■ PROBLEM: Transcribe only the lines between the first line of the records and the line containing "The camera went 135", inclusive, exactly as written.

(Beginning of SOURCE MATERIAL)

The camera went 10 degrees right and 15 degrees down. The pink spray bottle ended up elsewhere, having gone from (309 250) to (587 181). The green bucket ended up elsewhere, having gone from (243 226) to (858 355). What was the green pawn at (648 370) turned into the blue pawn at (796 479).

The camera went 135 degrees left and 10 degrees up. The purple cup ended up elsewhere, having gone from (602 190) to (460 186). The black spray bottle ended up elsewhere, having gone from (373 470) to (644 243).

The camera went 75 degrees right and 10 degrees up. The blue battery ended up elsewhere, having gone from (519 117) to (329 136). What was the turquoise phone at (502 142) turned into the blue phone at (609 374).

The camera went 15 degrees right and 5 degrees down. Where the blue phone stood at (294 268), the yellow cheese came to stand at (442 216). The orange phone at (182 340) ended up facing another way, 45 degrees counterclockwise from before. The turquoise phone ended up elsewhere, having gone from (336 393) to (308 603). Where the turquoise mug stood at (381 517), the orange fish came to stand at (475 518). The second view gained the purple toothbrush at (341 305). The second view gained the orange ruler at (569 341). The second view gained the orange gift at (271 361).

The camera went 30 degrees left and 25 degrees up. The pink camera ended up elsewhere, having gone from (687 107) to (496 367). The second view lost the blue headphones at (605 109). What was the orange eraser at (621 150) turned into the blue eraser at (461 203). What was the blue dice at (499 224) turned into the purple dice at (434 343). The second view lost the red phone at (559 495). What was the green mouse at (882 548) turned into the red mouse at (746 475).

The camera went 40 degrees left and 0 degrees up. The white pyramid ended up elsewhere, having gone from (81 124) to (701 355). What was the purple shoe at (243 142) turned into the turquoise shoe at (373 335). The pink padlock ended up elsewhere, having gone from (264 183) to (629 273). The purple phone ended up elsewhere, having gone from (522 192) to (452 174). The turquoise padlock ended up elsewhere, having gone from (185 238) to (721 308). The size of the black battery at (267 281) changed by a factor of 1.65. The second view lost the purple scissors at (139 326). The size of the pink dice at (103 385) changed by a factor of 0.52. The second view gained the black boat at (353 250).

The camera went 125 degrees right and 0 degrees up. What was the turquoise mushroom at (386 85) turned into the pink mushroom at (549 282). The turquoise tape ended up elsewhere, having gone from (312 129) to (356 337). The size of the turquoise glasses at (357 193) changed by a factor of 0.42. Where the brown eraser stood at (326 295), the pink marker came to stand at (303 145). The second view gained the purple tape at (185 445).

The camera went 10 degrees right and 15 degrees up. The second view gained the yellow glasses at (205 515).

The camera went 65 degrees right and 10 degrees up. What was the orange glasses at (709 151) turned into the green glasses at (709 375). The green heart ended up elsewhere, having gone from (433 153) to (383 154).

(End of SOURCE MATERIAL)

■ EXERCISE RESULT:
The camera went 10 degrees right and 15 degrees down. The pink spray bottle ended up elsewhere, having gone from (309 250) to (587 181). The green bucket ended up elsewhere, having gone from (243 226) to (858 355). What was the green pawn at (648 370) turned into the blue pawn at (796 479).

The camera went 135 degrees left and 10 degrees up. The purple cup ended up elsewhere, having gone from (602 190) to (460 186). The black spray bottle ended up elsewhere, having gone from (373 470) to (644 243).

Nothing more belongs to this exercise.